**The data**
━━━━

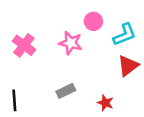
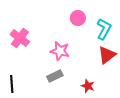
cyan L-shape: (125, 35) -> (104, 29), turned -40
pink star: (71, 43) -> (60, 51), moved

━━━━

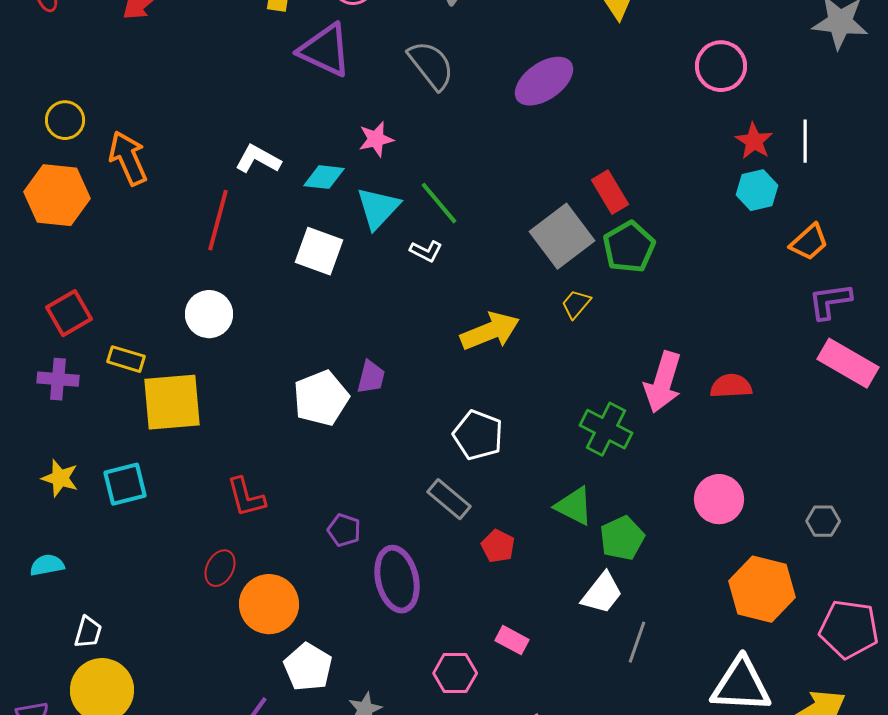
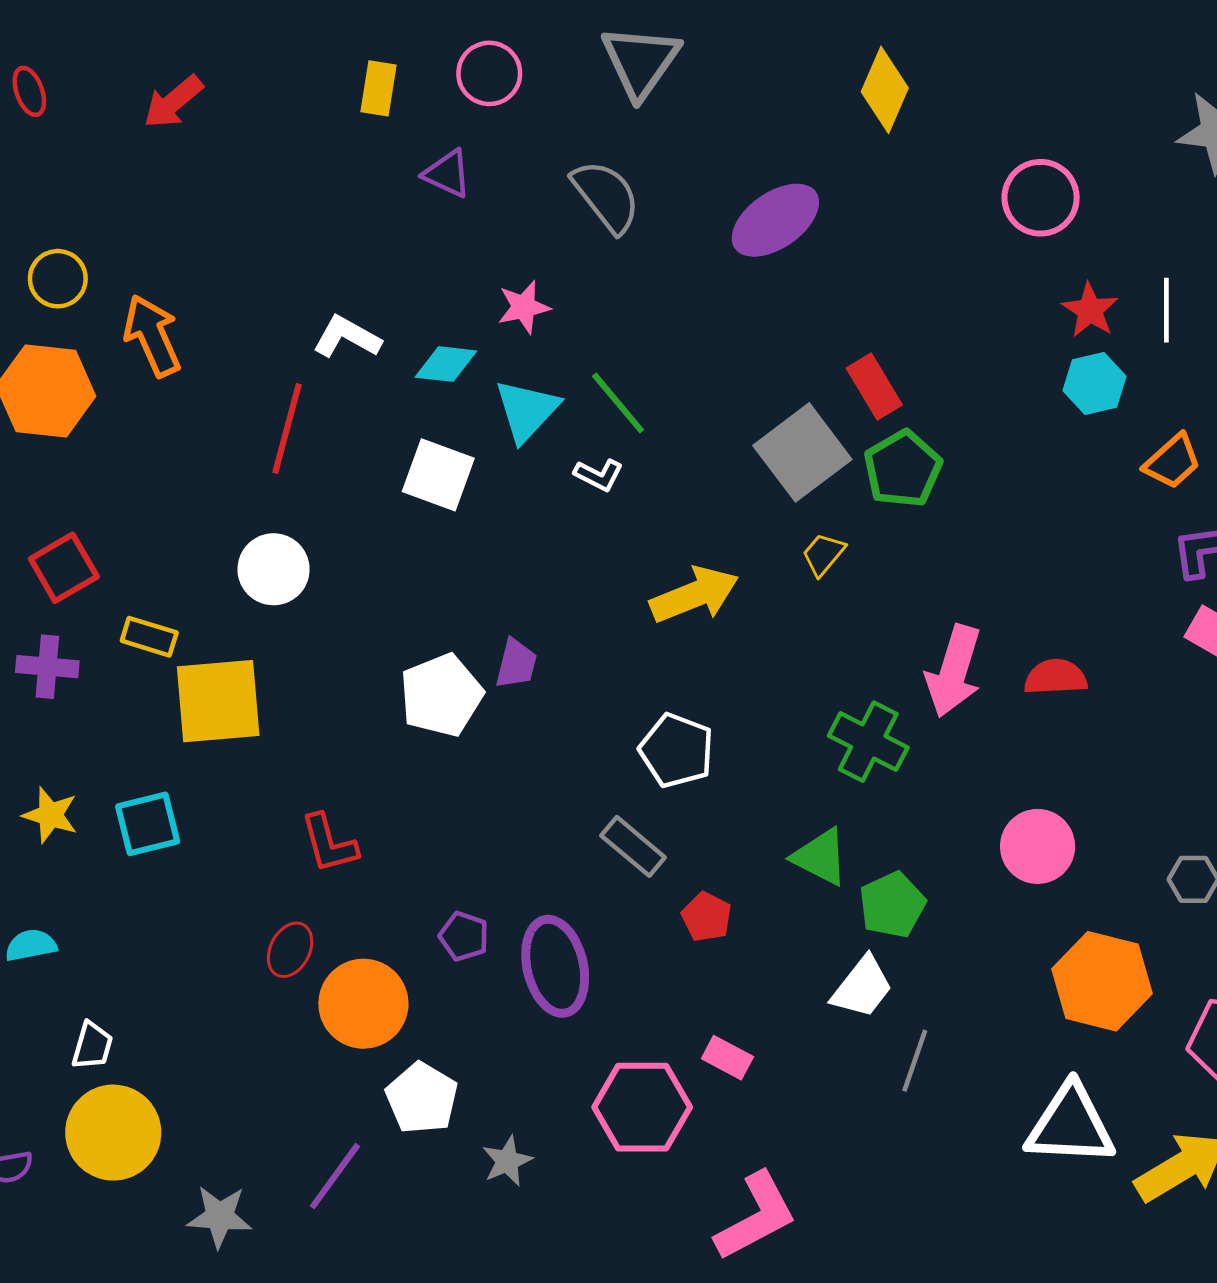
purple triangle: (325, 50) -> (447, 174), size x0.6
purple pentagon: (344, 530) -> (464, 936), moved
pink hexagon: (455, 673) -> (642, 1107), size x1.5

━━━━

**Work to be completed**
From the records above, transcribe exactly the run of lines that opens with the line holding "purple triangle: (325, 50)" and closes with the line holding "pink hexagon: (455, 673)", both included.

**The answer**
purple triangle: (325, 50) -> (447, 174), size x0.6
purple pentagon: (344, 530) -> (464, 936), moved
pink hexagon: (455, 673) -> (642, 1107), size x1.5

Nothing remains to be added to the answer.